DIRECTIONS FOR THIS TASK:
The result should be every line in the data below that carries the string "orange".

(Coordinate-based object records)
+++
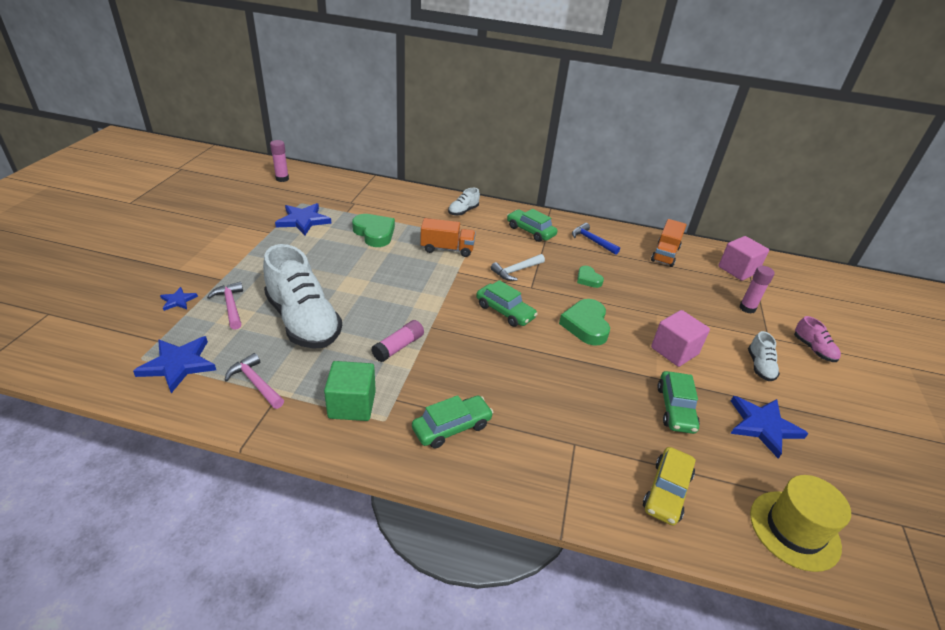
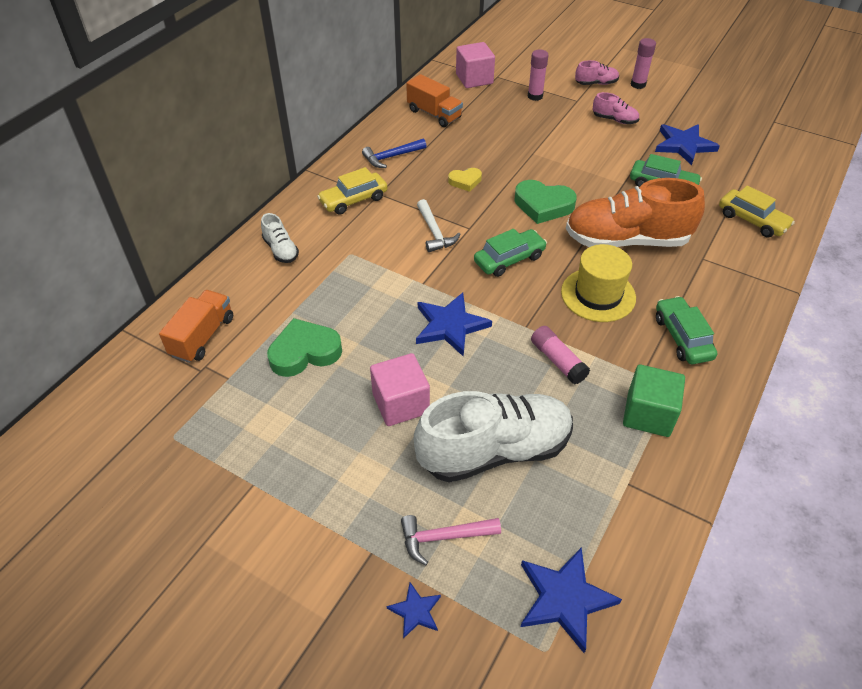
camera: 70 degrees left, 10 degrees up
(256, 383) = (607, 506): pink hammer -> none
(282, 179) = (69, 460): pink glue stick -> pink glue stick (638, 84)
(303, 221) = (234, 436): blue star -> blue star (450, 326)
(447, 249) = (369, 283): orange truck -> orange truck (202, 336)
(530, 231) = (353, 200): green car -> yellow car
(569, 383) = (626, 240): none -> orange shoe
(588, 279) = (465, 181): green heart -> yellow heart
(674, 351) = (589, 160): pink cube -> pink cube (401, 403)
(760, 366) = (614, 120): white shoe -> pink shoe
(794, 530) = (782, 170): yellow hat -> yellow hat (598, 295)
+++
RESPONSE:
(447, 249) = (369, 283): orange truck -> orange truck (202, 336)
(569, 383) = (626, 240): none -> orange shoe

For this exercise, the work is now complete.